(Beginning of Supplied material)
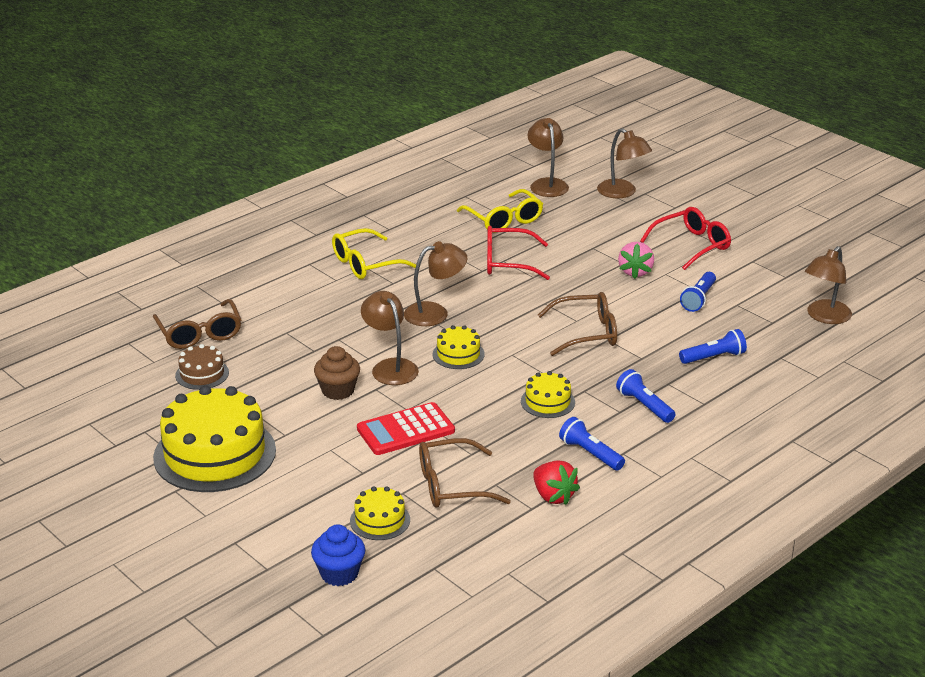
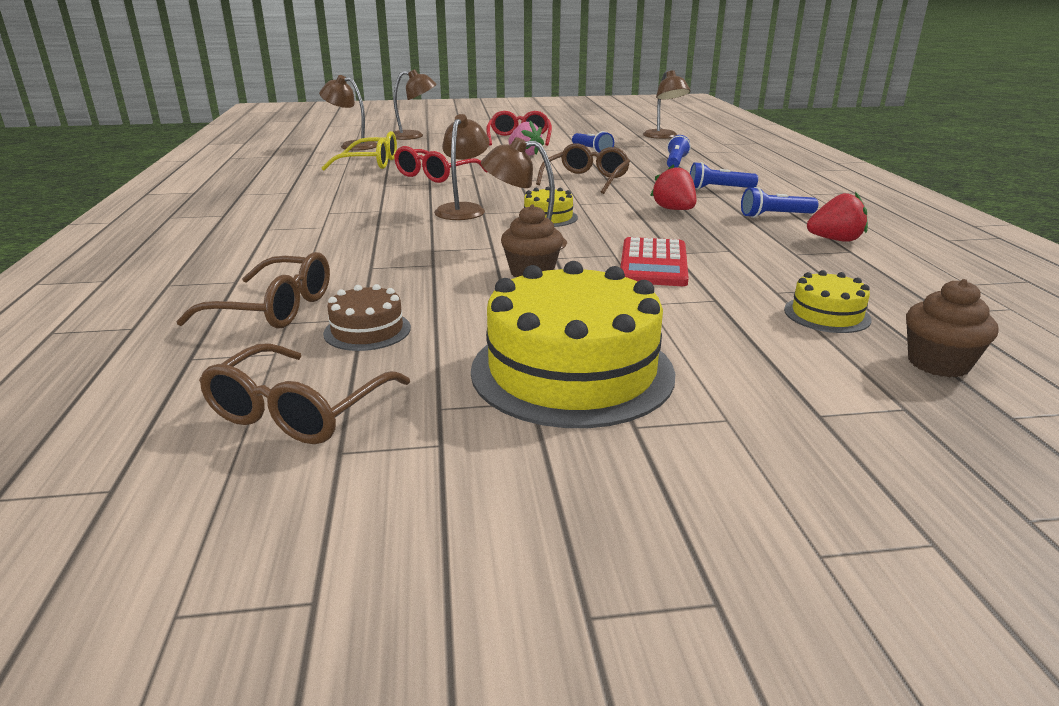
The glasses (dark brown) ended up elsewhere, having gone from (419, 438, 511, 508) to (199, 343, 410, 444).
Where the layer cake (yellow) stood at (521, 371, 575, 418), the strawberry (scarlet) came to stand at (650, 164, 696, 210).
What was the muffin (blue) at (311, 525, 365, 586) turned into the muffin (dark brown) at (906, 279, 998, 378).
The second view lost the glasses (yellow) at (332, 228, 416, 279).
(End of Supplied material)
> _What the exercise asks_: Return the complete material above exactly, with no picture.

> _Response area_:
The glasses (dark brown) ended up elsewhere, having gone from (419, 438, 511, 508) to (199, 343, 410, 444).
Where the layer cake (yellow) stood at (521, 371, 575, 418), the strawberry (scarlet) came to stand at (650, 164, 696, 210).
What was the muffin (blue) at (311, 525, 365, 586) turned into the muffin (dark brown) at (906, 279, 998, 378).
The second view lost the glasses (yellow) at (332, 228, 416, 279).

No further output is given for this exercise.